» **INSTRUCTIONS TO FOLLOW**: Would you please copy the part of the material below that opens with the line containing "in_second: [432, 185, 519, 240]" and closes with the line containing "in_second: [327, 78, 374, 220]"? Copy it exactly, and only it.

» **THE DATA**:
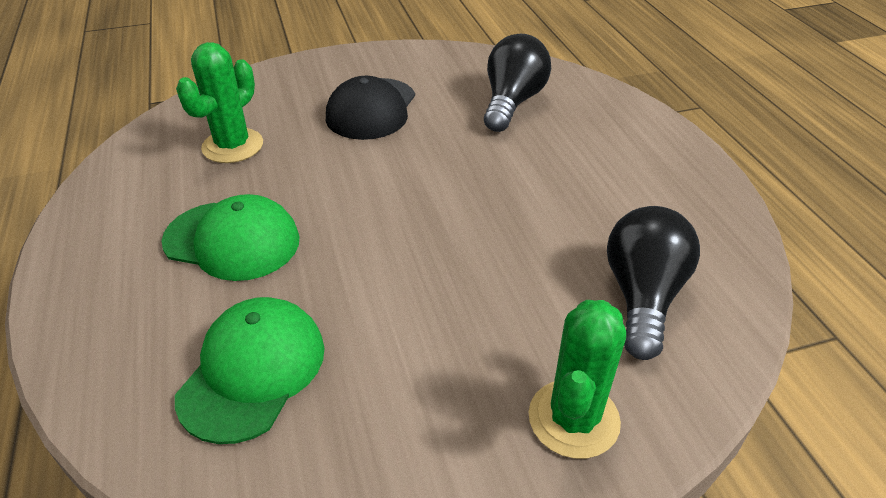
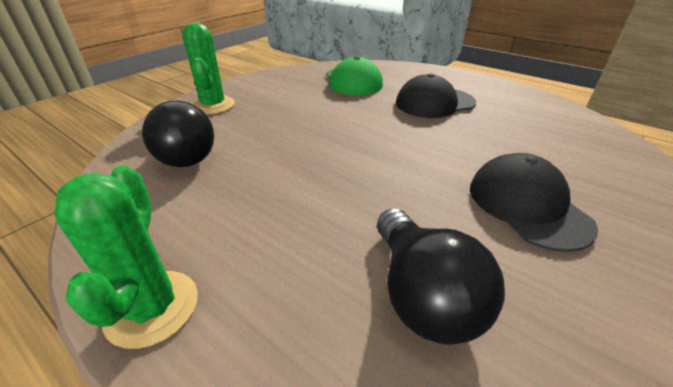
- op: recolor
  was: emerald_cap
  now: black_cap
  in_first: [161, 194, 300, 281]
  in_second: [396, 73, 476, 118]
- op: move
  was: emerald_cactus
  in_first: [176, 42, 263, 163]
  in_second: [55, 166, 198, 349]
==
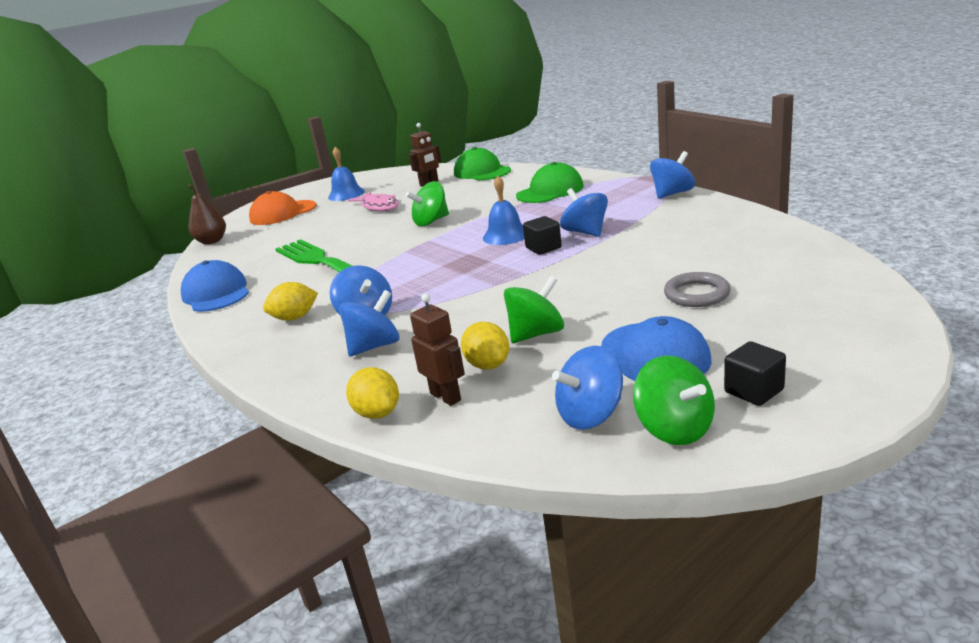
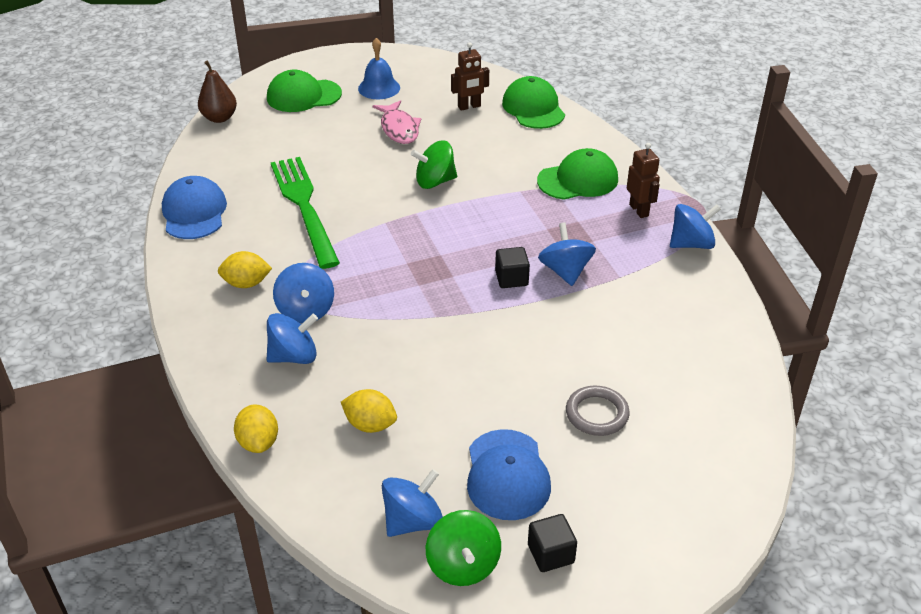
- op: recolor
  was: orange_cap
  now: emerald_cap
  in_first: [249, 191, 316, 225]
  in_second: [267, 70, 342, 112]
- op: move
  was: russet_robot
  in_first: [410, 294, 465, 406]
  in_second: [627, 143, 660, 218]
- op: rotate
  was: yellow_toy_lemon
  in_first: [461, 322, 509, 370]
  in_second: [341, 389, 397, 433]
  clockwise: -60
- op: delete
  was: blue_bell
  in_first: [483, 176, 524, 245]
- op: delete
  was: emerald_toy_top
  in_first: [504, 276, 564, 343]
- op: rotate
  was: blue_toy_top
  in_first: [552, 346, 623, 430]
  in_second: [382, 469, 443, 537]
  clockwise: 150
...
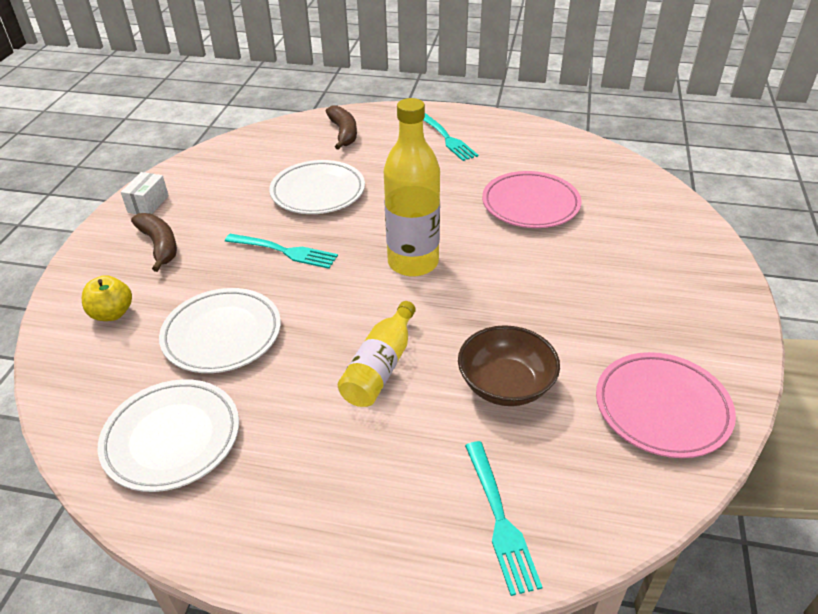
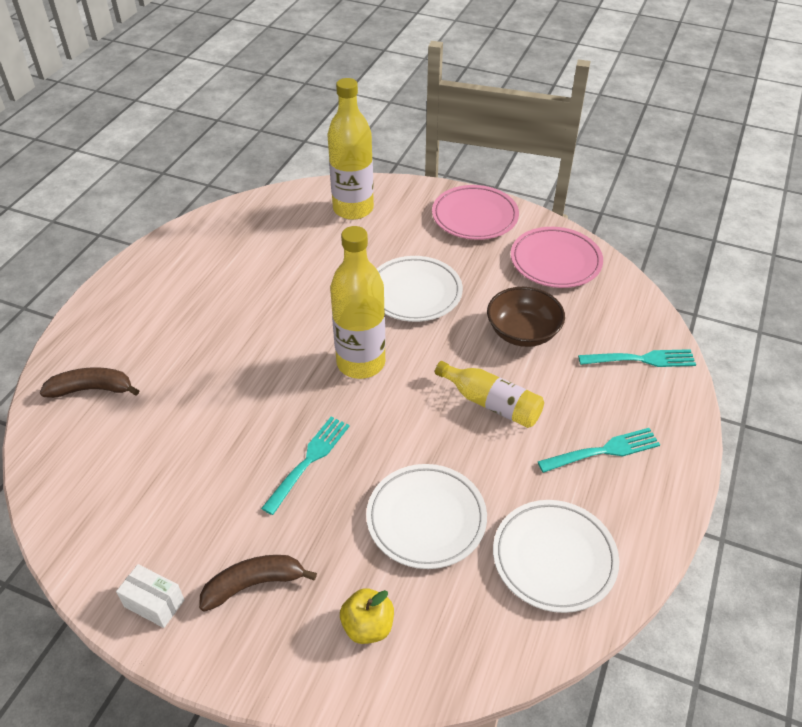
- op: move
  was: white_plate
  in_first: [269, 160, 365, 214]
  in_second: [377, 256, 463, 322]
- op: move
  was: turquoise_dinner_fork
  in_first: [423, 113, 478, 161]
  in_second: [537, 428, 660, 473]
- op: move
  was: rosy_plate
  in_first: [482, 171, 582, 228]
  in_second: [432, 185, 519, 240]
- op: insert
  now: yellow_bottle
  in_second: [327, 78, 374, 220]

» **ANSWER TO THIS TASK**:
  in_second: [432, 185, 519, 240]
- op: insert
  now: yellow_bottle
  in_second: [327, 78, 374, 220]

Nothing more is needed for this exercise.